#### Given material
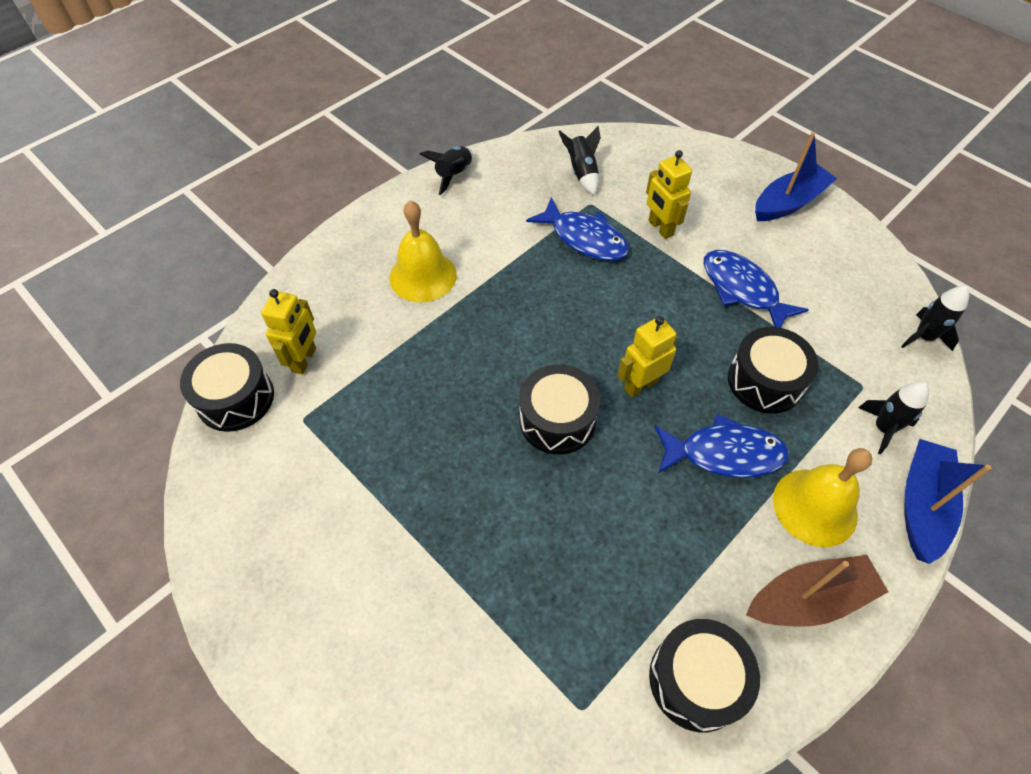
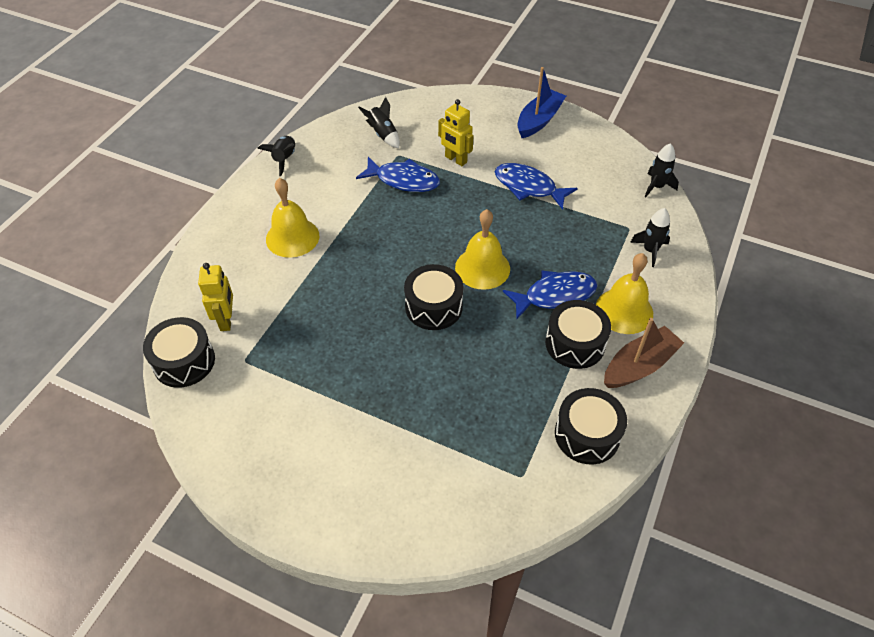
camera: 20 degrees left, 5 degrees down
yellow robot [617,316,677,397] -> yellow bell [455,209,510,290]
black drum [728,327,818,414] -> black drum moved to [545,300,611,369]
blue boat [905,439,991,564] -> none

#### Exercise
Leaving the pictures aside, transcribe the entire listing exactly.

#### Answer below
camera: 20 degrees left, 5 degrees down
yellow robot [617,316,677,397] -> yellow bell [455,209,510,290]
black drum [728,327,818,414] -> black drum moved to [545,300,611,369]
blue boat [905,439,991,564] -> none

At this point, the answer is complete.